WORK REQUEST: In the data below, the answer is the run of lines from the line containing "colour,RUSSET FREE WEIGHT,378" through the line containing "relocated,ROYAL PURPLE SERVING", both included; print it exactly and nothing else.

[Records contained in a dataset]
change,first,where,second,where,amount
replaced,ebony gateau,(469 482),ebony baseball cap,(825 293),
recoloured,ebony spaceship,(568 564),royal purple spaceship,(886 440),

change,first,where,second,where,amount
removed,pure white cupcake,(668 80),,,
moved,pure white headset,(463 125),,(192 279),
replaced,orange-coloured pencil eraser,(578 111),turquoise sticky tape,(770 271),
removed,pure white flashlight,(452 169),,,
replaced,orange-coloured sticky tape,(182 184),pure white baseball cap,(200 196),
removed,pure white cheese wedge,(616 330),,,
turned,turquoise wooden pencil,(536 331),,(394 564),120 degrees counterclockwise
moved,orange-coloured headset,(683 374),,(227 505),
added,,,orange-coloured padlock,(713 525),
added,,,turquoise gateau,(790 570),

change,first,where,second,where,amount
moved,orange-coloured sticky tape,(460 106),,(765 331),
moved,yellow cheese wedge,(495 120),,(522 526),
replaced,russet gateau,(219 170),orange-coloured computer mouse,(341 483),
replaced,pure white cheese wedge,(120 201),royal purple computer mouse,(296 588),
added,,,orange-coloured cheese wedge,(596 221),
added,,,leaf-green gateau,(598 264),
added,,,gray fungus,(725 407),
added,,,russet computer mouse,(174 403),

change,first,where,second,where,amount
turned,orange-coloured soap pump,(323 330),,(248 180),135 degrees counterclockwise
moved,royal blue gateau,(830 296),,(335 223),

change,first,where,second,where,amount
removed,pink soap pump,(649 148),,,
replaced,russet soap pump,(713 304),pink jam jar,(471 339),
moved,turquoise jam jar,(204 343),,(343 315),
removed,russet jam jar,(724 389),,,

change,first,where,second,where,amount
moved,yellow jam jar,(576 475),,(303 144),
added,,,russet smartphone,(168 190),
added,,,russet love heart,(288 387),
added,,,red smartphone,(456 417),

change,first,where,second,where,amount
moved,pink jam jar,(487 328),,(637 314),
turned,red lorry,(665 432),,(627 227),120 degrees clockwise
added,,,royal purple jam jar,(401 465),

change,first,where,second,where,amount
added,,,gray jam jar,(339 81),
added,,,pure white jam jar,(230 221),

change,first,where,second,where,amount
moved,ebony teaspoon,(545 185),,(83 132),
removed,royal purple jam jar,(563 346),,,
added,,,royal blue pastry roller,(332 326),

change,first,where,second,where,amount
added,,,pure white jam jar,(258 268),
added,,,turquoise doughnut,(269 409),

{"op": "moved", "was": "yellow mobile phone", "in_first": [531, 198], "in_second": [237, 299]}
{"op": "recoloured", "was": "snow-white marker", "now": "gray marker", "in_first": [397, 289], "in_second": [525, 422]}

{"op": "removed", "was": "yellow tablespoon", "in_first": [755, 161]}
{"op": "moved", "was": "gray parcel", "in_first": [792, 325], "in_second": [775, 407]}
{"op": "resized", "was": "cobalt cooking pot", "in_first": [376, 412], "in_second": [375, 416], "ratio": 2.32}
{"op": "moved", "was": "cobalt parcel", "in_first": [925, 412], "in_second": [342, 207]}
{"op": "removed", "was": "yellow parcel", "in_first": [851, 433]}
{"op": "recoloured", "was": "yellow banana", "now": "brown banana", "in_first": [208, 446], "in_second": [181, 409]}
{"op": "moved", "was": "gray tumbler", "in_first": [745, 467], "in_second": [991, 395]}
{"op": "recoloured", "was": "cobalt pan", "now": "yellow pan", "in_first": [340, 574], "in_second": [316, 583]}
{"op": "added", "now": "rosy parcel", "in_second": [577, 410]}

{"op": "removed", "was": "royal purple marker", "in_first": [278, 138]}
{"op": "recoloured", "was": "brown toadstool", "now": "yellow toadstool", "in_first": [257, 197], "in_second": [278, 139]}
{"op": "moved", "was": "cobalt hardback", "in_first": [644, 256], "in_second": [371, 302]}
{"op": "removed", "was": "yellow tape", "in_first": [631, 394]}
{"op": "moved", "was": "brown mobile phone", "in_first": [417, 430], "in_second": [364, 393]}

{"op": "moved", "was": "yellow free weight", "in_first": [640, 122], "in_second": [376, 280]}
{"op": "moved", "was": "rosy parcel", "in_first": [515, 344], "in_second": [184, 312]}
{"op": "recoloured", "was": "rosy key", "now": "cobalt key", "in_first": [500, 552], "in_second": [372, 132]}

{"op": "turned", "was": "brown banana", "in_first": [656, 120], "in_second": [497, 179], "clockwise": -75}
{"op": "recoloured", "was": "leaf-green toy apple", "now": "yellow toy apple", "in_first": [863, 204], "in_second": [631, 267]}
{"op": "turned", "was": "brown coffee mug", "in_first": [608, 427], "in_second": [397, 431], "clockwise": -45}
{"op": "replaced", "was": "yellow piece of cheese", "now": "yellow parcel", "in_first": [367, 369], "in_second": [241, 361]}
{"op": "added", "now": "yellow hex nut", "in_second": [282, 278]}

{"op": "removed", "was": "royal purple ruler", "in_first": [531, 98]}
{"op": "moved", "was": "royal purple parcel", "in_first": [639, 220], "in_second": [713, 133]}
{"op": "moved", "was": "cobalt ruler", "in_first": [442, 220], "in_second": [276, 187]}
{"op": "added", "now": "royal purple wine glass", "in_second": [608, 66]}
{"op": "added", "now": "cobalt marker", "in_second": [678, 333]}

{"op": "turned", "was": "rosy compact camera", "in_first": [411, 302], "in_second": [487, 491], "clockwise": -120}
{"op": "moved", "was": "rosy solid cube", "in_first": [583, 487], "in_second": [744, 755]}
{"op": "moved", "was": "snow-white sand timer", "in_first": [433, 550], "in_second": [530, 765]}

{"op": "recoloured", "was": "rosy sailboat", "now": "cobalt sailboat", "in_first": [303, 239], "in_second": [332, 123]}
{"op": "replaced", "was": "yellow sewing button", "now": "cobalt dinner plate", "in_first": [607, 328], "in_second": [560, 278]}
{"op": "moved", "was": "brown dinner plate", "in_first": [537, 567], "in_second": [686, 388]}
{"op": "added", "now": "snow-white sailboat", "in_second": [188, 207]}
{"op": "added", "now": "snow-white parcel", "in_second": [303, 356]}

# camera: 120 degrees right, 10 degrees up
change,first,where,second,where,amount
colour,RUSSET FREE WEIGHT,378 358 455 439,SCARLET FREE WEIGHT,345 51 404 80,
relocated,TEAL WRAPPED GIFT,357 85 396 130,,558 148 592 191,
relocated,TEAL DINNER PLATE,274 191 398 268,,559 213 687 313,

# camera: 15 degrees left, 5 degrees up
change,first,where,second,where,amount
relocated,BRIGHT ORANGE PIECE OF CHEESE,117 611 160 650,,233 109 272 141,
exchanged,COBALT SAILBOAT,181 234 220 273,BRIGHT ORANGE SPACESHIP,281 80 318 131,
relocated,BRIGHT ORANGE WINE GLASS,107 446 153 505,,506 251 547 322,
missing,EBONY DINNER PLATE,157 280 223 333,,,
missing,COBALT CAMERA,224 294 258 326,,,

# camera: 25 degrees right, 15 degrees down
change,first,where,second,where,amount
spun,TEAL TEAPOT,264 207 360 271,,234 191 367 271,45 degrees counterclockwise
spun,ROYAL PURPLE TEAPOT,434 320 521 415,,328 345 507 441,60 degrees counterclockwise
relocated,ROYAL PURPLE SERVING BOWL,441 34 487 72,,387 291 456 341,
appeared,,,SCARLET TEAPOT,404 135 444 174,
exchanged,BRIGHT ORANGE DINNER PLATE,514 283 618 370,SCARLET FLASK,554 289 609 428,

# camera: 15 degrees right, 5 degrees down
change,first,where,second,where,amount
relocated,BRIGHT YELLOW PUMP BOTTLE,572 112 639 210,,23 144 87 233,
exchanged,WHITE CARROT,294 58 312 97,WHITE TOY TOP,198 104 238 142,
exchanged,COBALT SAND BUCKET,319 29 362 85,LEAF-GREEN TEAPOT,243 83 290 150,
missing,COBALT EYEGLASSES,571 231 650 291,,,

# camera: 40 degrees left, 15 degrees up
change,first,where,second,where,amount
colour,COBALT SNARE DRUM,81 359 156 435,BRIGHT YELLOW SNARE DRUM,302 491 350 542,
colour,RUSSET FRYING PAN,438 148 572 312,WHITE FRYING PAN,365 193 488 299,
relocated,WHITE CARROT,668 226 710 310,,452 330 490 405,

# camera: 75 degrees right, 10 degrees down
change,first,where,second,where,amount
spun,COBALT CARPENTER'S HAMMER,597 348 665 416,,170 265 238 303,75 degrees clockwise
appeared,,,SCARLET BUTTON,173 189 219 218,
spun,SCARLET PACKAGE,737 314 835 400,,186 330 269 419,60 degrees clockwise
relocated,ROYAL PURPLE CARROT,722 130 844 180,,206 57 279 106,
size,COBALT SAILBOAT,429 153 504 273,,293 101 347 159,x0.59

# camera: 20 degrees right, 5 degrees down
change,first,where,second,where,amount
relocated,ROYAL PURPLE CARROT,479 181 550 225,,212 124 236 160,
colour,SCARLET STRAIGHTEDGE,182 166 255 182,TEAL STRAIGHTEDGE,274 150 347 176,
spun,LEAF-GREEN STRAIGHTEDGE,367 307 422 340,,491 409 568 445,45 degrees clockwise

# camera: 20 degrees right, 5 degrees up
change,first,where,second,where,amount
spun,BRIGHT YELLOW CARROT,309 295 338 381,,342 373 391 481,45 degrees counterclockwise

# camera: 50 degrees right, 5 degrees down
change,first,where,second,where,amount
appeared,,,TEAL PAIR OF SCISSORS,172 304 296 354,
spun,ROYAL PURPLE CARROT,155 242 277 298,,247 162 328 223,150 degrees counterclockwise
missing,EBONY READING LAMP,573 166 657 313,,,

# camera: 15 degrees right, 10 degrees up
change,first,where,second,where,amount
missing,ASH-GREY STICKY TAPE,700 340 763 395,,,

COMPLETED EXERCISE:
colour,RUSSET FREE WEIGHT,378 358 455 439,SCARLET FREE WEIGHT,345 51 404 80,
relocated,TEAL WRAPPED GIFT,357 85 396 130,,558 148 592 191,
relocated,TEAL DINNER PLATE,274 191 398 268,,559 213 687 313,

# camera: 15 degrees left, 5 degrees up
change,first,where,second,where,amount
relocated,BRIGHT ORANGE PIECE OF CHEESE,117 611 160 650,,233 109 272 141,
exchanged,COBALT SAILBOAT,181 234 220 273,BRIGHT ORANGE SPACESHIP,281 80 318 131,
relocated,BRIGHT ORANGE WINE GLASS,107 446 153 505,,506 251 547 322,
missing,EBONY DINNER PLATE,157 280 223 333,,,
missing,COBALT CAMERA,224 294 258 326,,,

# camera: 25 degrees right, 15 degrees down
change,first,where,second,where,amount
spun,TEAL TEAPOT,264 207 360 271,,234 191 367 271,45 degrees counterclockwise
spun,ROYAL PURPLE TEAPOT,434 320 521 415,,328 345 507 441,60 degrees counterclockwise
relocated,ROYAL PURPLE SERVING BOWL,441 34 487 72,,387 291 456 341,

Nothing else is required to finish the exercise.